#### ACTION ITEM:
Leave every picture out, and print the full listing again exactly.

#### MATERIAL SUPPLIED:
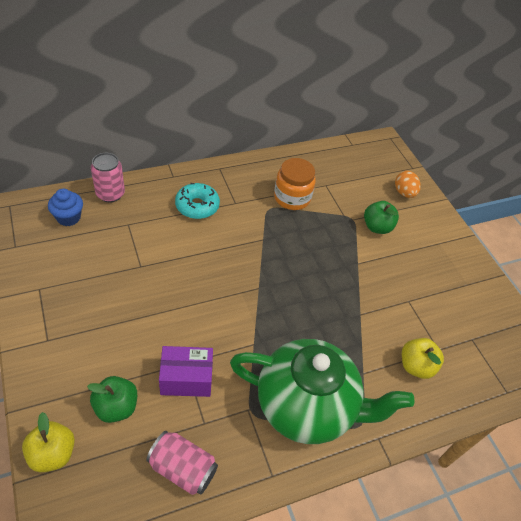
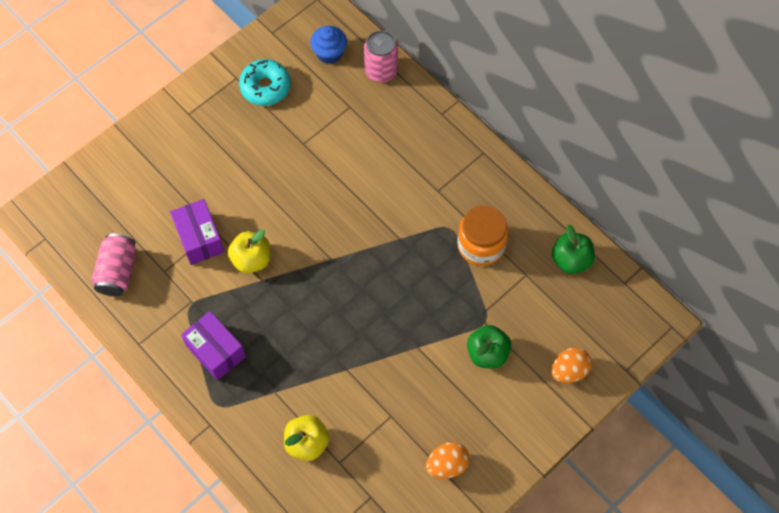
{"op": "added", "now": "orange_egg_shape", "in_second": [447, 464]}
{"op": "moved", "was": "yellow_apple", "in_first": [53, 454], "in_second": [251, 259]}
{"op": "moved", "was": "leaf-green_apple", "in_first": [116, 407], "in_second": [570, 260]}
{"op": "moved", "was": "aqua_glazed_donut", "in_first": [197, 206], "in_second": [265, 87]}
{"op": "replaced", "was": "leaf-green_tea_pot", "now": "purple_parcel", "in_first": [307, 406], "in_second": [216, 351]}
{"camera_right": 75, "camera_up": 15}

#### YOUR SOLUTION:
{"op": "added", "now": "orange_egg_shape", "in_second": [447, 464]}
{"op": "moved", "was": "yellow_apple", "in_first": [53, 454], "in_second": [251, 259]}
{"op": "moved", "was": "leaf-green_apple", "in_first": [116, 407], "in_second": [570, 260]}
{"op": "moved", "was": "aqua_glazed_donut", "in_first": [197, 206], "in_second": [265, 87]}
{"op": "replaced", "was": "leaf-green_tea_pot", "now": "purple_parcel", "in_first": [307, 406], "in_second": [216, 351]}
{"camera_right": 75, "camera_up": 15}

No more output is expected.